→ Problem requirements:
Extract every line below that contains the string "kern", copying each one in full.

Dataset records
────────────────────────────────────────

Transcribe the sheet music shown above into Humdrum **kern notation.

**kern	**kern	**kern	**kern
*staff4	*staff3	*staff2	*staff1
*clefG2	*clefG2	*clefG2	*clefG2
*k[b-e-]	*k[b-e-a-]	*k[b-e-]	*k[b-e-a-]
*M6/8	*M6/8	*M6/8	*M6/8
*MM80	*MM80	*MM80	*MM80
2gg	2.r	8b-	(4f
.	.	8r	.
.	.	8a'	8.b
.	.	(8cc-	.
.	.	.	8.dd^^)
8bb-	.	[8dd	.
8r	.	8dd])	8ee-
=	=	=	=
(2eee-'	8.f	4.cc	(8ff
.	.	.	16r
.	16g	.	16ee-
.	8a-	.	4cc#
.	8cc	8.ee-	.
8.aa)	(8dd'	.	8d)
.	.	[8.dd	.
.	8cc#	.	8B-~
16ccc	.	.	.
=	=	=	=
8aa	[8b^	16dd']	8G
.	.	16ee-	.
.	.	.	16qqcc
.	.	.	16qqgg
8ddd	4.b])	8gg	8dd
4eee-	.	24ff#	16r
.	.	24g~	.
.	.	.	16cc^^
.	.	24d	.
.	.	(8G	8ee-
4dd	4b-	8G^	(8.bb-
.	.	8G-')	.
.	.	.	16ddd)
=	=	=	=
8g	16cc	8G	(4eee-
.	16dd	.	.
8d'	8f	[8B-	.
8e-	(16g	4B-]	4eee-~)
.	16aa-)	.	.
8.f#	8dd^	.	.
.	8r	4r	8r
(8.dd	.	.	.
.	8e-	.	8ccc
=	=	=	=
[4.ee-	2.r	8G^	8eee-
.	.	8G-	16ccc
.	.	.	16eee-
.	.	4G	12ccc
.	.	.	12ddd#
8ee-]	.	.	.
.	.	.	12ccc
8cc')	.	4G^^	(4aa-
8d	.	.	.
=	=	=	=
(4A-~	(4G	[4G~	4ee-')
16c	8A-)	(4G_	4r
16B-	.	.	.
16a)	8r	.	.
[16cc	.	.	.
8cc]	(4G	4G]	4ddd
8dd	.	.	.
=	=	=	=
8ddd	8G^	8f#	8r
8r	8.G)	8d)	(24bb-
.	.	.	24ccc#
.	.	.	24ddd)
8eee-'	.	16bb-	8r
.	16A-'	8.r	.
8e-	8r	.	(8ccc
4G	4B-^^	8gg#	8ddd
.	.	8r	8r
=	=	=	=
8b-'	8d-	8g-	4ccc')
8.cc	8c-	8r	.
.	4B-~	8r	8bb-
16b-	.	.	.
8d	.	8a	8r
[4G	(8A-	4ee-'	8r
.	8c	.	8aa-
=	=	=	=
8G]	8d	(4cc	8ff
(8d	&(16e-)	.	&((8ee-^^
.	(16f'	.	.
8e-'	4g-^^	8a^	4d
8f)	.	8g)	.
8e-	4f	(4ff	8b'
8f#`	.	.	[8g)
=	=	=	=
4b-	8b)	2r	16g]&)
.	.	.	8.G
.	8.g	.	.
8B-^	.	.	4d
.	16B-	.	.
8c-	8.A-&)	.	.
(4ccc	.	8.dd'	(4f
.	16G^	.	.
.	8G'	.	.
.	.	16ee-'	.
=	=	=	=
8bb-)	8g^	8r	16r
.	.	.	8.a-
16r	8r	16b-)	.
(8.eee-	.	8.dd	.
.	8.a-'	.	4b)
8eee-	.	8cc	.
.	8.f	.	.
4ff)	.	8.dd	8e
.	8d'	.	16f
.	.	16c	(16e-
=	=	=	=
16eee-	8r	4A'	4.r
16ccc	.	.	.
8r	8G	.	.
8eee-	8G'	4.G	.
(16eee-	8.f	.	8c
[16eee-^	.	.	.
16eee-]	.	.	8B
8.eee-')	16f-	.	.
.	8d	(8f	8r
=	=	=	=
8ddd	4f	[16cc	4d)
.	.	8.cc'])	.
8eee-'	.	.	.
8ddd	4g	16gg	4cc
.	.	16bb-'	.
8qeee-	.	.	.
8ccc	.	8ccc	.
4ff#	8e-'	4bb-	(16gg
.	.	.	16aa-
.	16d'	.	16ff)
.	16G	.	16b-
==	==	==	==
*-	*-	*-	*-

────────────────────────────────────────

→ Solution for this problem:
Transcribe the sheet music shown above into Humdrum **kern notation.
**kern	**kern	**kern	**kern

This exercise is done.